Every line containing the string "gray" should be returned from the records.
== == ==
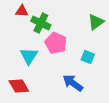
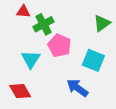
green cross: (41, 23) -> (44, 24), turned 36
cyan square: (88, 57) -> (93, 60), size x1.5

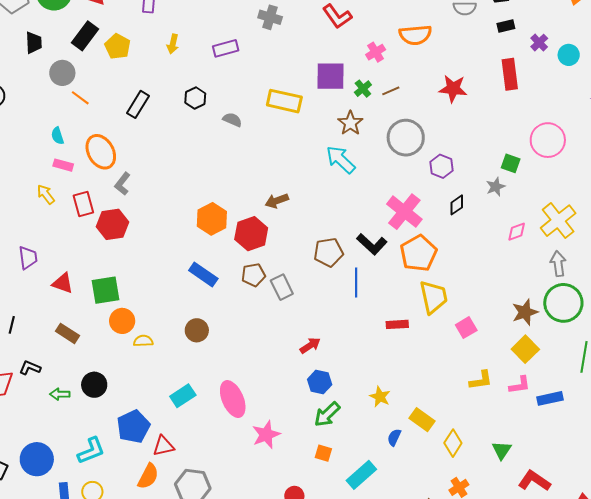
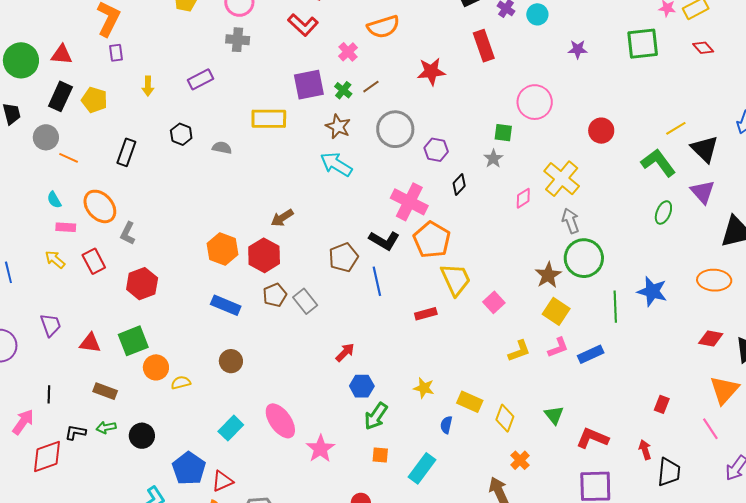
red hexagon: (113, 224) -> (142, 284), moved
green arrow: (60, 394) -> (106, 427), moved

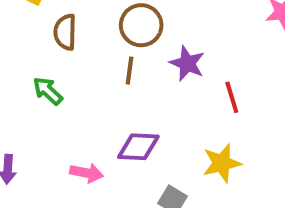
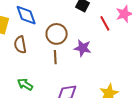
green arrow: (48, 91) -> (25, 84), moved
red line: (232, 97) -> (105, 23), moved

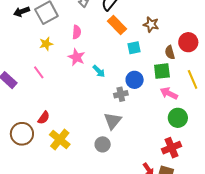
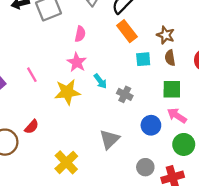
yellow star: (46, 44) -> (67, 92), moved, size x1.6
brown semicircle: (170, 52) -> (170, 58), moved
blue circle: (135, 80) -> (151, 125), moved
gray cross: (121, 94) -> (125, 94), moved, turned 32
yellow cross: (60, 139) -> (66, 162), moved
gray circle: (103, 144) -> (145, 167), moved

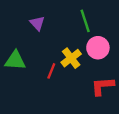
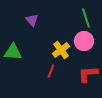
green line: (85, 21) -> (86, 18), moved
red line: (51, 71) -> (51, 71), moved

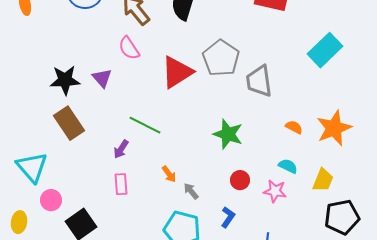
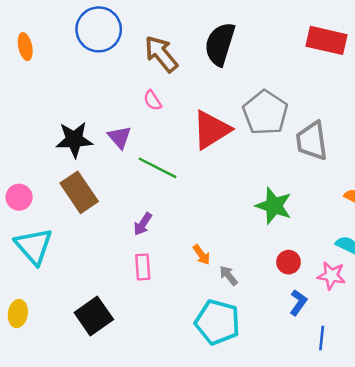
pink semicircle: (129, 48) -> (153, 100), size x0.7
green line: (145, 125) -> (157, 168), moved
pink circle: (51, 200) -> (19, 197), moved
blue L-shape: (228, 217) -> (298, 303), moved

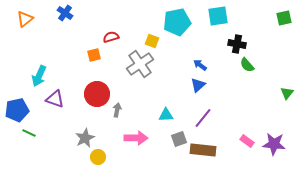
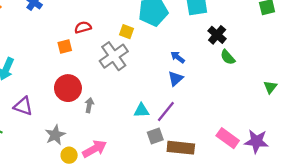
black cross: (237, 44) -> (217, 35), turned 30
purple triangle: (55, 99) -> (23, 106), moved
purple line: (203, 118) -> (166, 112), moved
pink arrow: (136, 138) -> (95, 149), moved, turned -30
pink rectangle: (247, 141) -> (228, 138), size x1.5

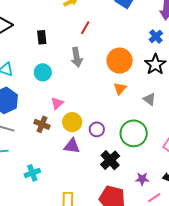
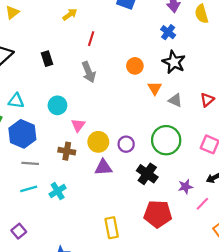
orange circle: (120, 61) -> (135, 66), size x0.6
cyan circle: (43, 72) -> (57, 105), moved
orange triangle: (120, 89) -> (155, 88), moved
cyan cross: (32, 173) -> (58, 191), moved

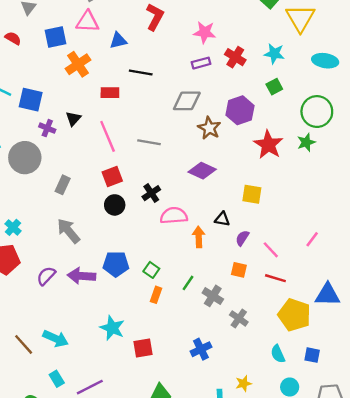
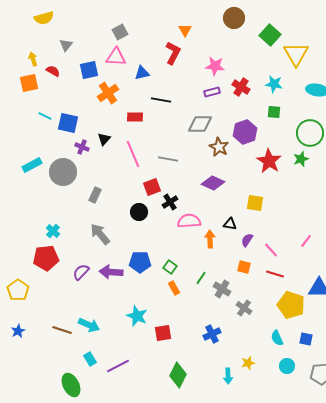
green square: (274, 87) -> (274, 112), turned 32
red square: (112, 177) -> (152, 187), moved
orange rectangle: (156, 295) -> (174, 288), turned -48
brown line: (24, 344) -> (62, 330), turned -30

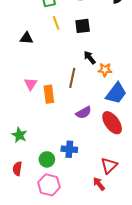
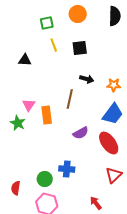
black arrow: (90, 58) -> (87, 79), turned 144
orange star: (105, 70) -> (114, 85), moved
green star: (19, 135) -> (18, 123), moved
red triangle: (109, 166) -> (114, 175), moved

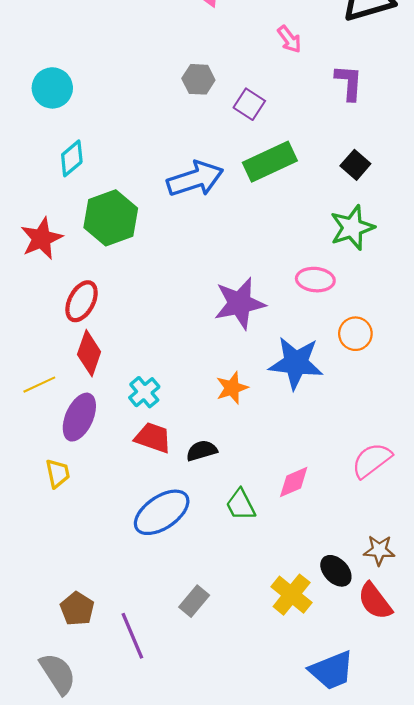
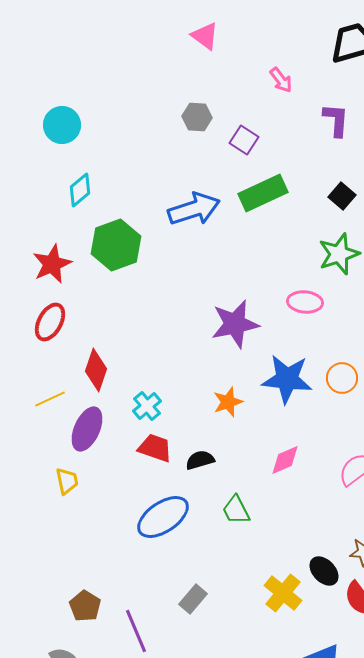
red ellipse: (82, 301) -> (50, 322), moved
orange circle: (355, 334) -> (342, 378), moved
pink diamond: (294, 482) -> (285, 460), moved

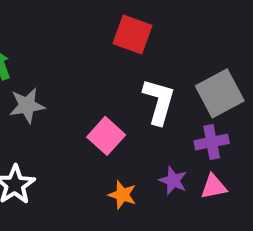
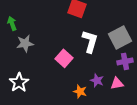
purple cross: (212, 142) -> (125, 61), moved
orange star: (122, 195) -> (80, 91), moved

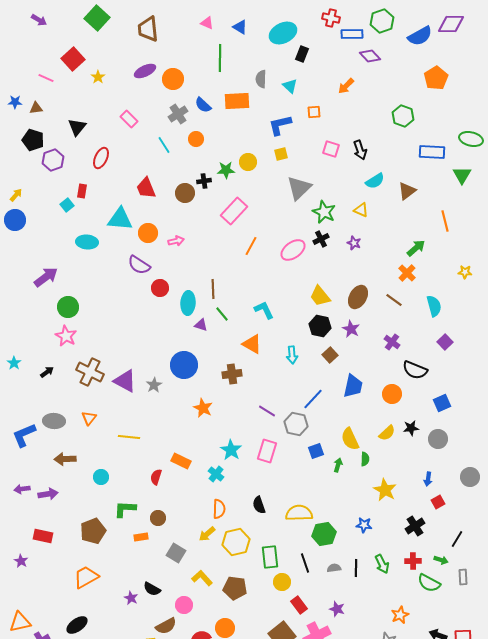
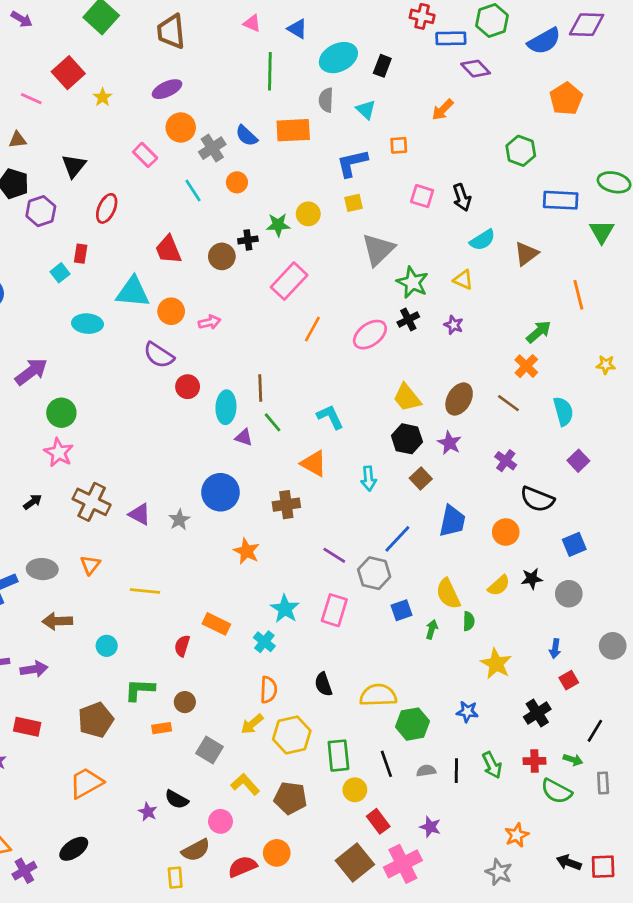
cyan ellipse: (283, 33) -> (338, 58), moved
orange circle: (173, 79) -> (181, 127), moved
purple triangle: (125, 381) -> (140, 514), size x0.7

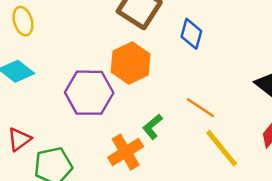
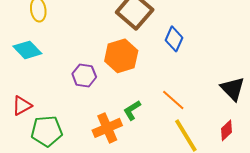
purple hexagon: (89, 93) -> (84, 75), size x0.6

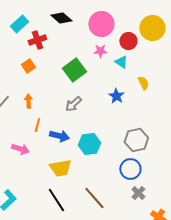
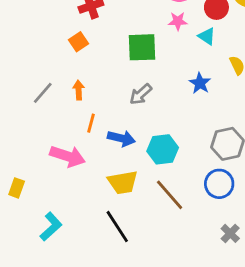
green square: (74, 70) -> (142, 47), turned 35
pink arrow: (20, 149) -> (68, 156), size x1.4
gray cross: (138, 193) -> (230, 233), moved
brown line: (94, 198) -> (170, 195), moved

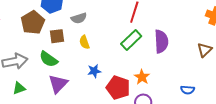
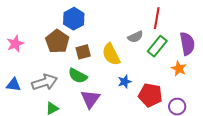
gray semicircle: (79, 18) -> (135, 37), moved
yellow semicircle: (84, 42) -> (111, 54), size x1.6
orange star: (142, 77) -> (179, 69), moved

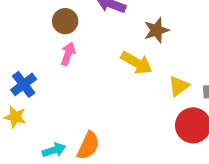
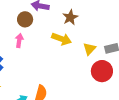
brown circle: (65, 21) -> (25, 19), moved

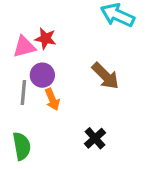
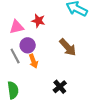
red star: (45, 39) -> (38, 21), moved
gray line: (23, 92) -> (15, 56), turned -35

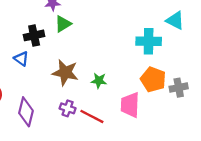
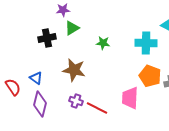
blue triangle: (21, 59) -> (36, 78), moved
green star: (99, 81) -> (103, 43), moved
== == ==
Answer for the task >>
gray cross: (121, 94) -> (125, 94), moved, turned 32
gray circle: (103, 144) -> (145, 167), moved
gray cross: (138, 193) -> (230, 233), moved
gray semicircle: (79, 18) -> (135, 37), moved
gray line: (23, 92) -> (15, 56), turned -35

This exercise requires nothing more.